◆ Action item
Nothing but the lines below from the one that contains "brown 2x2 tile" through the one that contains "brown 1x1 tile [669,245,735,297]" should be retyped, exactly and including both ends. Do not include pictures.

◆ Dataset records
_____

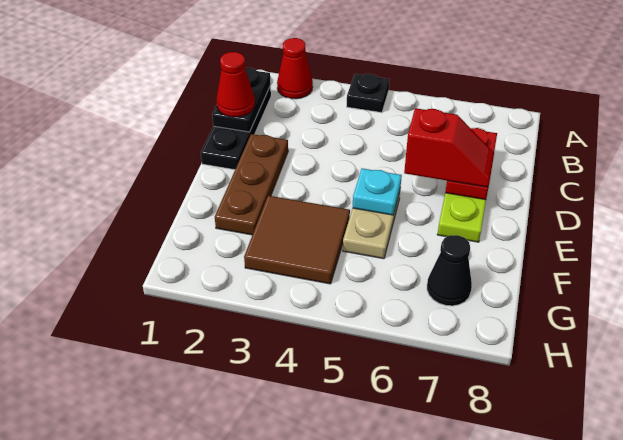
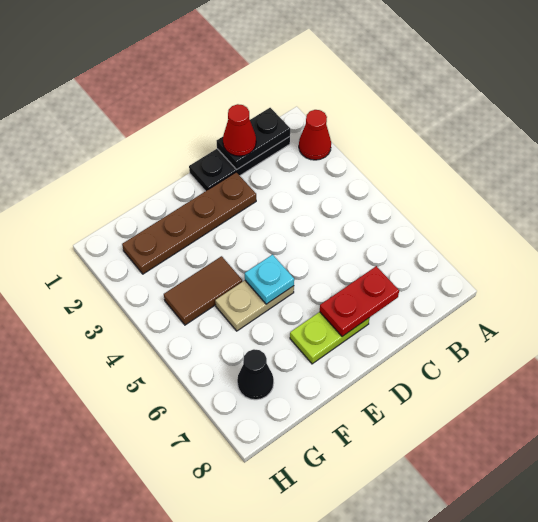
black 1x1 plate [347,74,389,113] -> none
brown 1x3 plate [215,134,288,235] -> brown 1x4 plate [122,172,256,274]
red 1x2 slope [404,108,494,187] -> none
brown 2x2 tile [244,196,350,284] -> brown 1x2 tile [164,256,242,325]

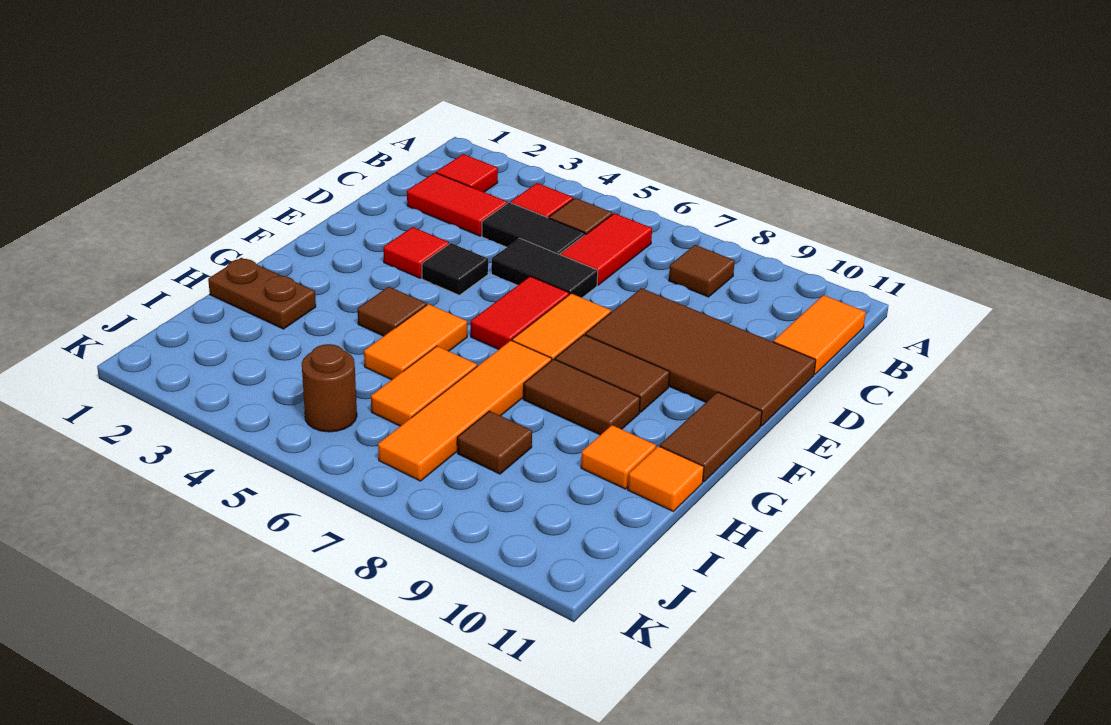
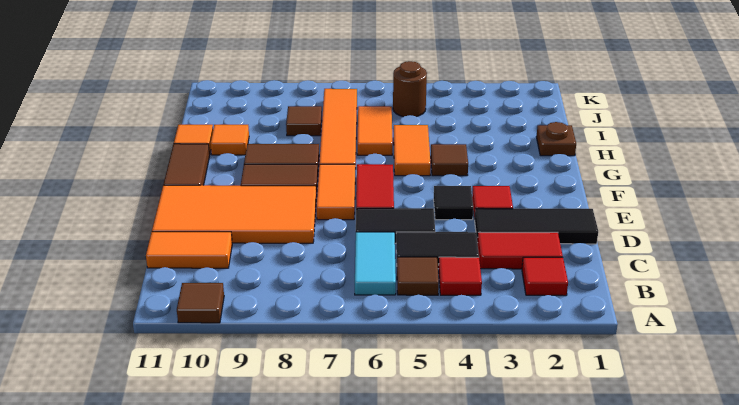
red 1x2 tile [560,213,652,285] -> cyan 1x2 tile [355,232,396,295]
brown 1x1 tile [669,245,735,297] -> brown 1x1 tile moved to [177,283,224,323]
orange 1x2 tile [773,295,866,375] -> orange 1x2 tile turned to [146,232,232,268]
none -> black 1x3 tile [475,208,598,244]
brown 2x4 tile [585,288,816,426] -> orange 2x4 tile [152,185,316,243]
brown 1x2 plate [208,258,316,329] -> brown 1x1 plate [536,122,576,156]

_____

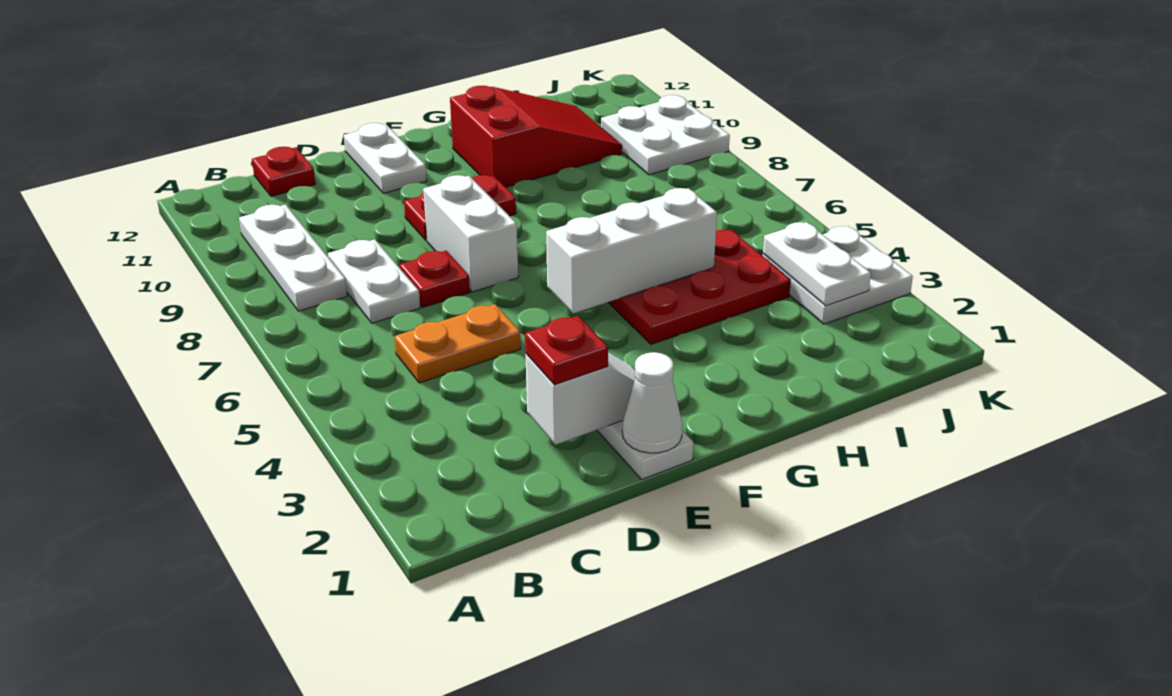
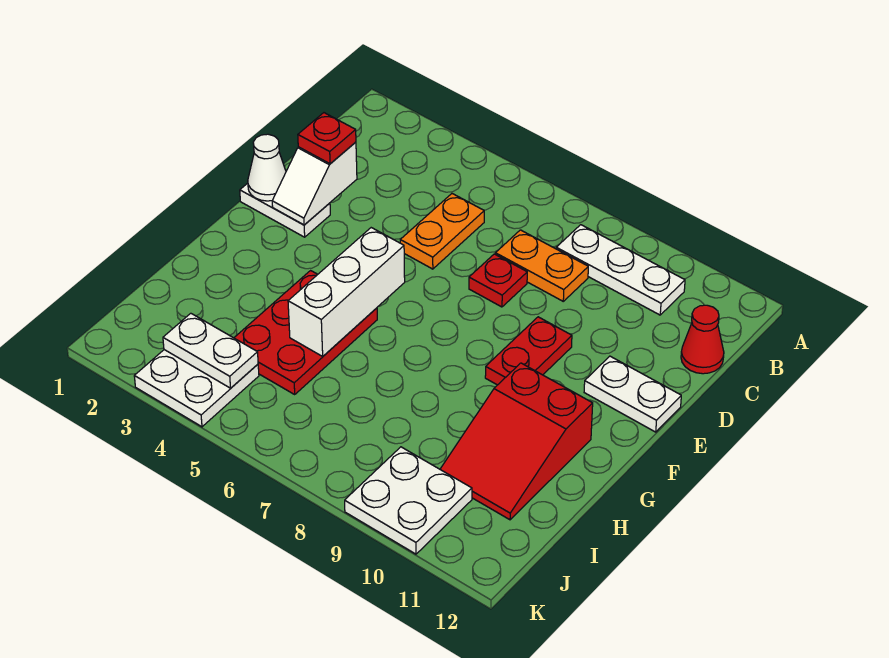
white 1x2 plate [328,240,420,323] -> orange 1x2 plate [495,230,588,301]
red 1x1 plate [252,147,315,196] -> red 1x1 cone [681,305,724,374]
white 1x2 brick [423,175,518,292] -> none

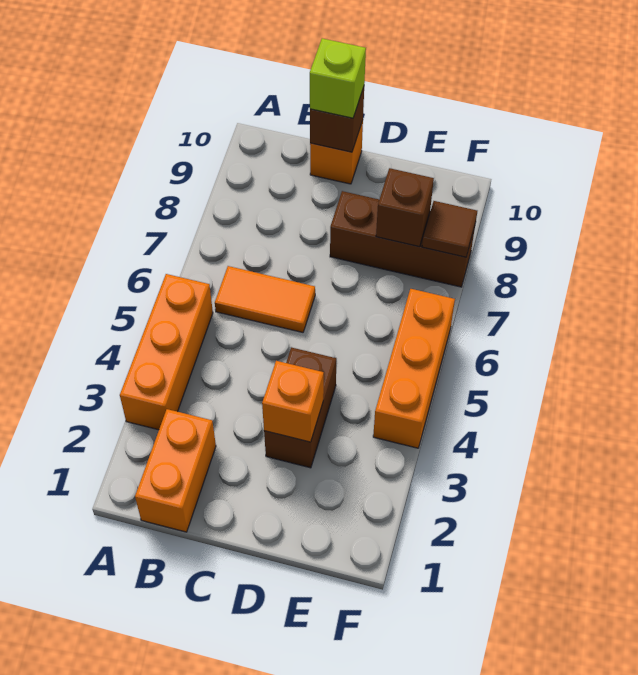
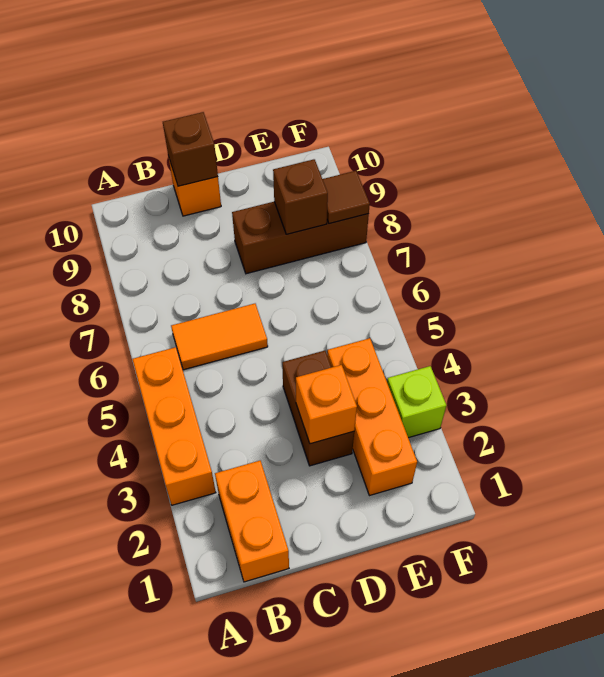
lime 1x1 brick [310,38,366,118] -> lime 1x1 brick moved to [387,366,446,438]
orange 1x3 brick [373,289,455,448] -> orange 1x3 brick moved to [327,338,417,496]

_____

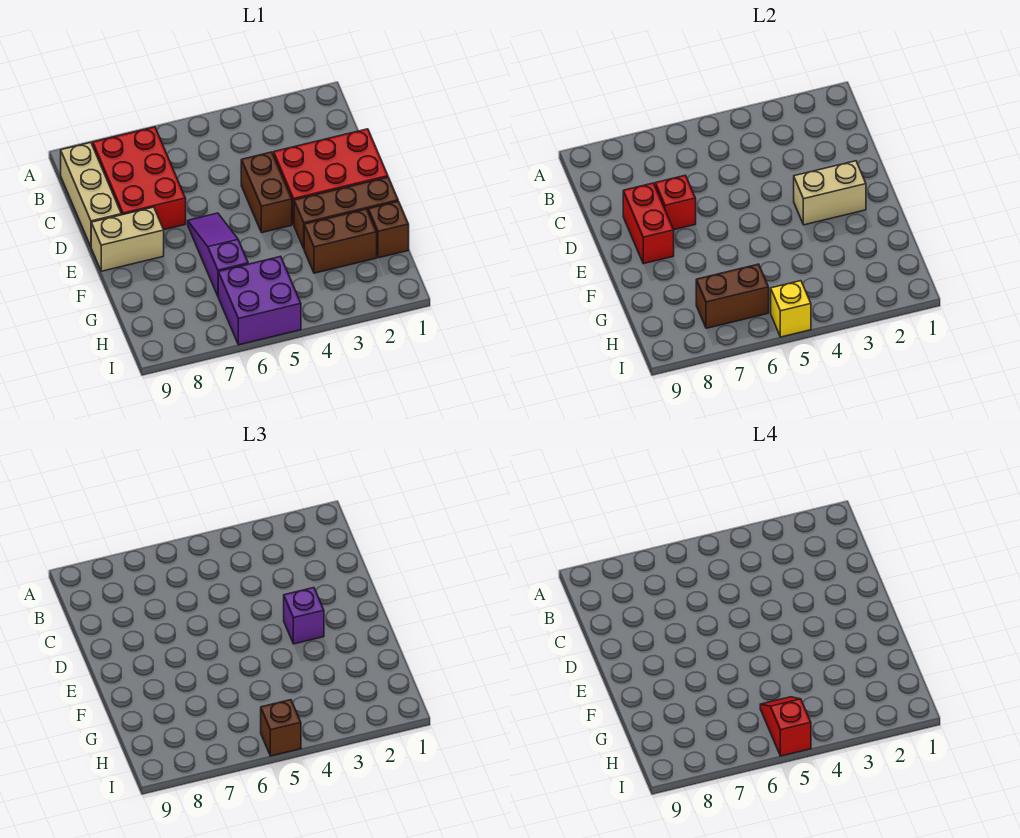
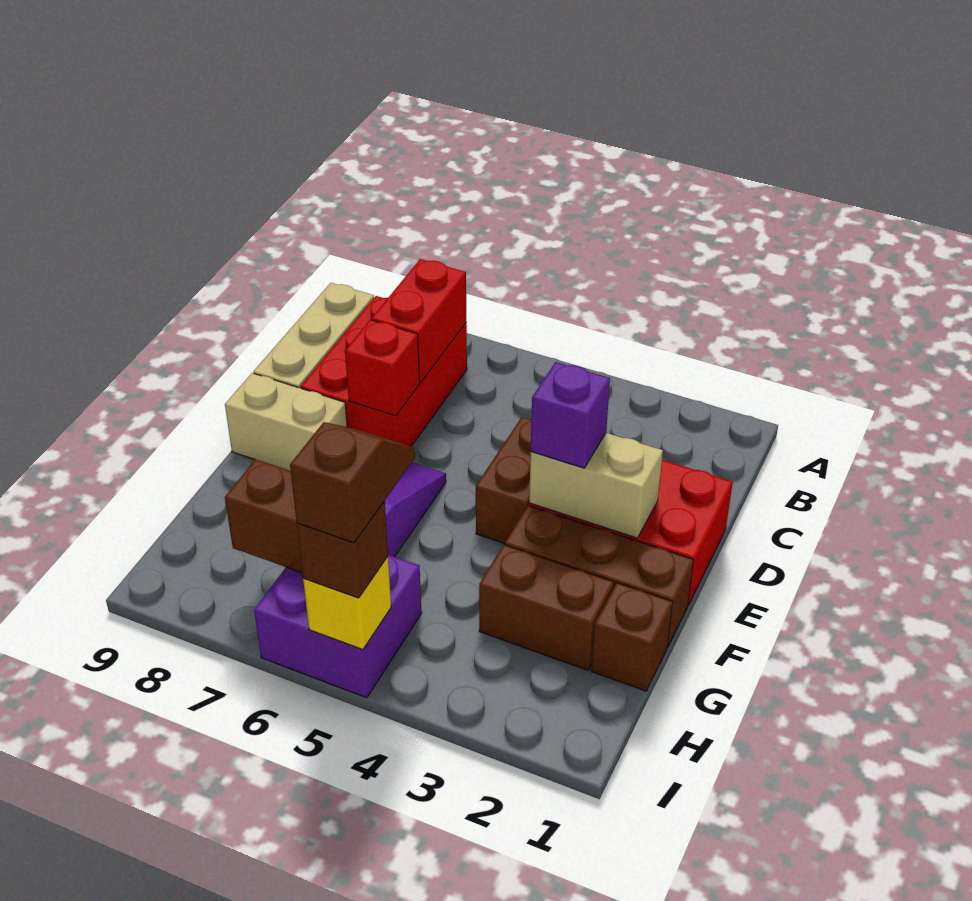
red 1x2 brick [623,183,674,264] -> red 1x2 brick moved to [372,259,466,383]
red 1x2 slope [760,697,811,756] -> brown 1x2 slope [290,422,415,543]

_____

◆ Answer section
brown 2x2 tile [244,196,350,284] -> brown 1x2 tile [164,256,242,325]

red 1x2 tile [560,213,652,285] -> cyan 1x2 tile [355,232,396,295]
brown 1x1 tile [669,245,735,297] -> brown 1x1 tile moved to [177,283,224,323]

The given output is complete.